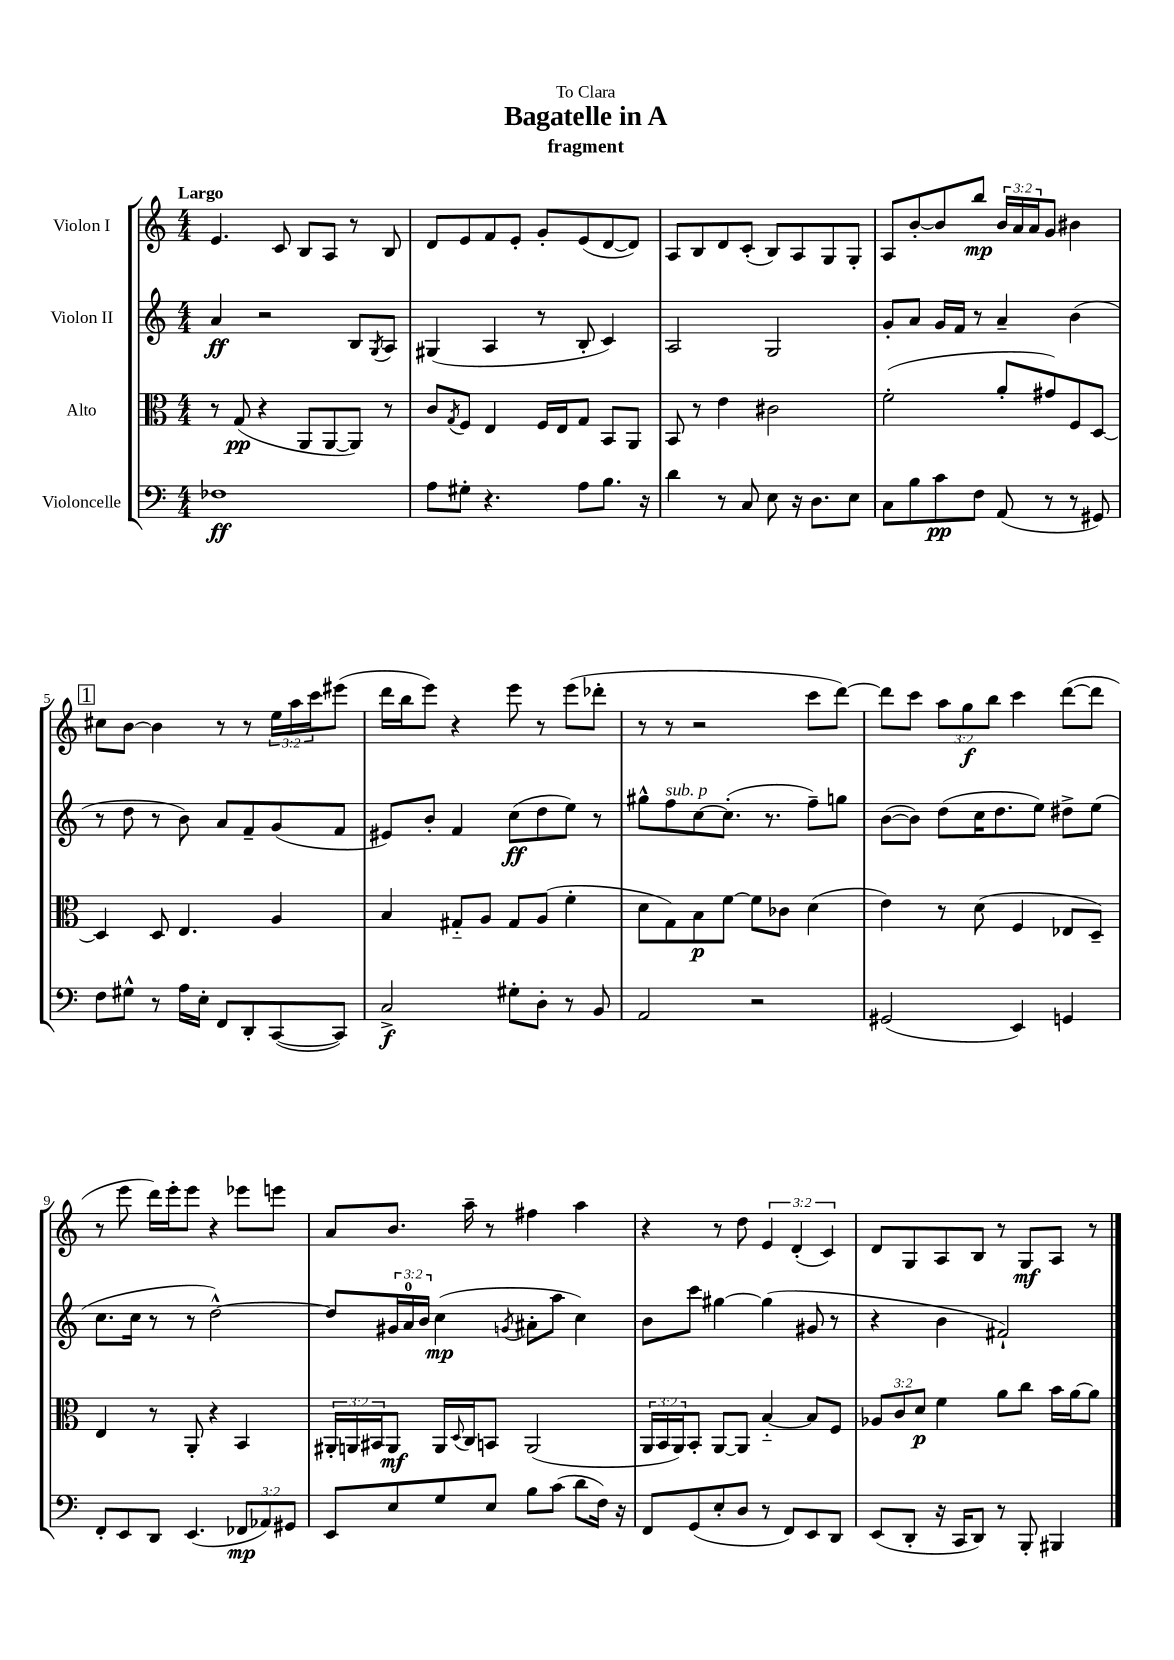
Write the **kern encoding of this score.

**kern	**dynam	**kern	**dynam	**kern	**dynam	**kern	**dynam
*part4	*part4	*part3	*part3	*part2	*part2	*part1	*part1
*staff4	*staff4	*staff3	*staff3	*staff2	*staff2	*staff1	*staff1
*I"Violoncelle	*	*I"Alto	*	*I"Violon II	*	*I"Violon I	*
*clefF4	*	*clefC3	*	*clefG2	*	*clefG2	*
*k[]	*	*k[]	*	*k[]	*	*k[]	*
*M4/4	*	*M4/4	*	*M4/4	*	*M4/4	*
=1	=1	=1	=1	=1	=1	=1	=1
!	!	!	!	!	!	!LO:TX:a:B:t=Largo	!
1F-X	ff	8r	.	4a/	ff	4.e/	.
.	.	(8G/	pp	.	.	.	.
.	.	4r	.	2r	.	.	.
.	.	.	.	.	.	8c/	.
.	.	8AA/L	.	.	.	8B/L	.
.	.	[8AA/	.	.	.	8A/J	.
.	.	8AA/J])	.	8B/L	.	8r	.
.	.	.	.	8qG/	.	.	.
.	.	8r	.	8A/J	.	8B/	.
=2	=2	=2	=2	=2	=2	=2	=2
8A\L	.	8c/L	.	(4G#X/	.	8d/L	.
.	.	8qG/	.	.	.	.	.
8G#X'\J	.	8F/J	.	.	.	8e/	.
4.r	.	4E/	.	4A/	.	8f/	.
.	.	.	.	.	.	8e'/J	.
.	.	16F/LL	.	8r	.	8g'/L	.
.	.	16E/J	.	.	.	.	.
8A\L	.	8G/J	.	8B'/	.	(8e/	.
8.B\J	.	8BB/L	.	4c/)	.	[8d/	.
.	.	8AA/J	.	.	.	8d/J])	.
16r	.	.	.	.	.	.	.
=3	=3	=3	=3	=3	=3	=3	=3
4d\	.	8BB/	.	2A/	.	8A/L	.
.	.	8r	.	.	.	8B/	.
8r	.	4e\	.	.	.	8d/	.
8C/	.	.	.	.	.	(8c'/J	.
8E\	.	2c#X\	.	2G/	.	8B/L)	.
16r	.	.	.	.	.	8A/	.
8.D\L	.	.	.	.	.	.	.
.	.	.	.	.	.	8G/	.
8E\J	.	.	.	.	.	8G'/J	.
=4	=4	=4	=4	=4	=4	=4	=4
8C\L	.	(2f'\	.	8g'/L	.	8A/L	.
8B\	.	.	.	8a/J	.	[8b'/	.
8c\	pp	.	.	16g/LL	.	8b/]	.
.	.	.	.	16f/JJ	.	.	.
8F\J	.	.	.	8r	.	8bb/J	mp
(8AA/	.	8a'/L	.	4a~/	.	24b/LL	.
.	.	.	.	.	.	24a/	.
.	.	.	.	.	.	24a/J	.
8r	.	8g#X/)	.	.	.	8g/J	.
8r	.	8F/	.	(4b\	.	4b#X\	.
8GG#X/)	.	[8D/J	.	.	.	.	.
!!LO:LB:g=z
!!LO:REH:place=s1:t=1
=5	=5	=5	=5	=5	=5	=5	=5
8F\L	.	4D/]	.	8r	.	8cc#X\L	.
8G#X^^\J	.	.	.	8dd\	.	[8b\J	.
8r	.	8D/	.	8r	.	4b\]	.
16A\LL	.	4.E/	.	8b\)	.	.	.
16E'\JJ	.	.	.	.	.	.	.
8FF/L	.	.	.	8a/L	.	8r	.
8DD'/	.	.	.	8f~/	.	8r	.
([8CC/	.	4A/	.	(8g/	.	24ee\LL	.
.	.	.	.	.	.	24aa\	.
.	.	.	.	.	.	24ccc\J	.
8CC/J])	.	.	.	8f/J	.	(8eee#X\J	.
=6	=6	=6	=6	=6	=6	=6	=6
2C^/	f	4B/	.	8e#X/L)	.	16ddd\LL	.
.	.	.	.	.	.	16bb\J	.
.	.	.	.	8b'/J	.	8eee\J)	.
.	.	8G#X/L	.	4f/	.	4r	.
.	.	8A/J	.	.	.	.	.
8G#X'\L	.	8G#/L	.	(8cc\L	ff	8eee\	.
8D'\J	.	(8A/J	.	8dd\	.	8r	.
8r	.	4f'\	.	8ee\J)	.	(8eee\L	.
8BB/	.	.	.	8r	.	8ddd-X'\J	.
=7	=7	=7	=7	=7	=7	=7	=7
2AA/	.	8d\L	.	8gg#X^^\L	.	8r	.
!	!	!	!	!LO:TX:a:i:t=sub. p	!	!	!
.	.	8G\)	.	8ff\	.	8r	.
.	.	8B\	p	[8cc\	.	2r	.
.	.	[8f\J	.	(8.cc'\J]	.	.	.
2r	.	8f\L]	.	.	.	.	.
.	.	.	.	8.r	.	.	.
.	.	8c-X\J	.	.	.	.	.
.	.	(4d\	.	8ff~\L)	.	8ccc\L	.
.	.	.	.	8ggn\J	.	[8ddd\J)	.
=8	=8	=8	=8	=8	=8	=8	=8
(2GG#X/	.	4e\)	.	([8b\L	.	8ddd\L]	.
.	.	.	.	8b\J])	.	8ccc\J	.
.	.	8r	.	(8dd\L	.	12aa\L	.
.	.	.	.	.	.	12gg\	f
.	.	(8d\	.	16cc\K	.	.	.
.	.	.	.	.	.	12bb\J	.
.	.	.	.	8.dd\	.	.	.
4EE/)	.	4F/	.	.	.	4ccc\	.
.	.	.	.	8ee\J)	.	.	.
4GGn/	.	8E-X/L	.	8dd#X^\L	.	([8ddd\L	.
.	.	8D~/J)	.	(8ee\J	.	8ddd\J]	.
!!LO:LB:g=z
=9	=9	=9	=9	=9	=9	=9	=9
8FF'/L	.	4E/	.	8.cc\L	.	8r	.
8EE/	.	.	.	.	.	8eee\	.
.	.	.	.	16cc\Jk	.	.	.
8DD/J	.	8r	.	8r	.	16ddd\LL)	.
.	.	.	.	.	.	16eee'\J	.
(4.EE/	.	8AA'/	.	8r	.	8eee\J	.
.	.	4r	.	[2dd^^\)	.	4r	.
12FF-X/L	mp	4BB/	.	.	.	8eee-X\L	.
12AA-X/)	.	.	.	.	.	.	.
.	.	.	.	.	.	8eeen\J	.
12GG#X/J	.	.	.	.	.	.	.
=10	=10	=10	=10	=10	=10	=10	=10
8EE/L	.	24AA#X'/LL	.	8dd/L]	.	8a/L	.
.	.	24AAn/	.	.	.	.	.
.	.	24BB#X/J	.	.	.	.	.
8E/	.	8AA/J	mf	24g#X/L	.	8.b/J	.
.	.	.	.	24a/	.	.	.
.	.	.	.	24b/JJ	.	.	.
8G/	.	16AA/LL	.	(4cc\	mp	.	.
.	.	8qqD/	.	.	.	.	.
.	.	16C/J	.	.	.	16aa~\	.
8E/J	.	8BBn/J	.	.	.	8r	.
.	.	.	.	8qgn/	.	.	.
8B\L	.	(2AA/	.	8a#X'\L	.	4ff#X\	.
(8c\J	.	.	.	8aa\J	.	.	.
8d\L	.	.	.	4cc\)	.	4aa\	.
16F\Jk)	.	.	.	.	.	.	.
16r	.	.	.	.	.	.	.
=11	=11	=11	=11	=11	=11	=11	=11
8FF/L	.	24AA/LL	.	8b\L	.	4r	.
.	.	24BB/	.	.	.	.	.
.	.	24AA/J)	.	.	.	.	.
(8GG/	.	8BB'/J	.	8ccc\J	.	.	.
8E'/	.	[8AA/L	.	[4gg#X\	.	8r	.
8D/J	.	8AA/J]	.	.	.	8dd\	.
8r	.	[4B/	.	(4gg#\]	.	6e/	.
8FF/L)	.	.	.	.	.	.	.
.	.	.	.	.	.	(6d'/	.
8EE/	.	8B/L]	.	8g#X/	.	.	.
.	.	.	.	.	.	6c/)	.
8DD/J	.	8F/J	.	8r	.	.	.
=12	=12	=12	=12	=12	=12	=12	=12
(8EE/L	.	12A-X/L	.	4r	.	8d/L	.
.	.	12c/	.	.	.	.	.
8DD'/J	.	.	.	.	.	8G/	.
.	.	12d/J	p	.	.	.	.
16r	.	4f\	.	4b\	.	8A/	.
16CC/KL	.	.	.	.	.	.	.
8DD/J)	.	.	.	.	.	8B/J	.
8r	.	8a\L	.	2f#X`/)	.	8r	.
8BBB'/	.	8cc\J	.	.	.	8G/L	mf
4BBB#X/	.	16b\LL	.	.	.	8A/J	.
.	.	[16a\J	.	.	.	.	.
.	.	8a\J]	.	.	.	8r	.
==	==	==	==	==	==	==	==
*-	*-	*-	*-	*-	*-	*-	*-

•••

Your objective: Collect each line of the listing above that contains the string "kern", and copy those lines. Case counts.

Exercise result:
Write the **kern encoding of this score.
**kern	**dynam	**kern	**dynam	**kern	**dynam	**kern	**dynam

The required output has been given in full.